Select every line below that contains the string "none" and copy those lines out. Case counts.
# Start of Provided information
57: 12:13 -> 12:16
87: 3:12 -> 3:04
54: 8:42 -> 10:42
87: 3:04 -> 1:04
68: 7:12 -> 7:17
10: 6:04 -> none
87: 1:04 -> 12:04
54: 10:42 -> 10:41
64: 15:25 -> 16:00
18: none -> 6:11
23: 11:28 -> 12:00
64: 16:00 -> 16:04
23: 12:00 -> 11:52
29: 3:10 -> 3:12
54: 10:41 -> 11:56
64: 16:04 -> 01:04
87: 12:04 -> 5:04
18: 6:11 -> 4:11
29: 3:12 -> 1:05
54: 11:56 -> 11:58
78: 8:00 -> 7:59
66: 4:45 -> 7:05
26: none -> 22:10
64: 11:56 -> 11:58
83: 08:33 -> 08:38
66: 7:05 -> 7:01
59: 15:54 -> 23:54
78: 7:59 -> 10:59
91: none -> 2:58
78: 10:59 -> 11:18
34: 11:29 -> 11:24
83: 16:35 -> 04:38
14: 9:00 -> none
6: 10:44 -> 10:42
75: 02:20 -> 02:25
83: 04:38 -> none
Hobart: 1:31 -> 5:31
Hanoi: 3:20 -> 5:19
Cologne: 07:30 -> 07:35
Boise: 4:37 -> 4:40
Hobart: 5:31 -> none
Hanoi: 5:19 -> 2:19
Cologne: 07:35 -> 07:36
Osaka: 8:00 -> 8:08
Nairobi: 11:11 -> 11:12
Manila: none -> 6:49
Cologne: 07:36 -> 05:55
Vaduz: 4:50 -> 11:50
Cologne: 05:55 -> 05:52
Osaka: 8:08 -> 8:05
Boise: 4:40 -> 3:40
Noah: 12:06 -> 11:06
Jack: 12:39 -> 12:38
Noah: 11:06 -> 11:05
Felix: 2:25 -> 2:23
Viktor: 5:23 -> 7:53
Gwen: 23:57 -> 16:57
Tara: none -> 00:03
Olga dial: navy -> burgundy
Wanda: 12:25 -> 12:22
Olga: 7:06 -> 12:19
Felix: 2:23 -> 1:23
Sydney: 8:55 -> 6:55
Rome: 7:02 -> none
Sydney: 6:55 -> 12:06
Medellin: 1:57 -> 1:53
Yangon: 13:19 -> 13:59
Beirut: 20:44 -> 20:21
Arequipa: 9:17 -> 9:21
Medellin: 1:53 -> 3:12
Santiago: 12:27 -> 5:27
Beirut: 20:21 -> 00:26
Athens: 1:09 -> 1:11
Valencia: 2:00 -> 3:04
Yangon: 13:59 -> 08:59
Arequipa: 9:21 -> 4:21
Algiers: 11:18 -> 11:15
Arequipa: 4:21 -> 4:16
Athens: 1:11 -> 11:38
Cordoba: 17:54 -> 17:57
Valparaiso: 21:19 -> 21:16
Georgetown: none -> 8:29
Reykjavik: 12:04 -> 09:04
# End of Provided information
== Final result ==
10: 6:04 -> none
18: none -> 6:11
26: none -> 22:10
91: none -> 2:58
14: 9:00 -> none
83: 04:38 -> none
Hobart: 5:31 -> none
Manila: none -> 6:49
Tara: none -> 00:03
Rome: 7:02 -> none
Georgetown: none -> 8:29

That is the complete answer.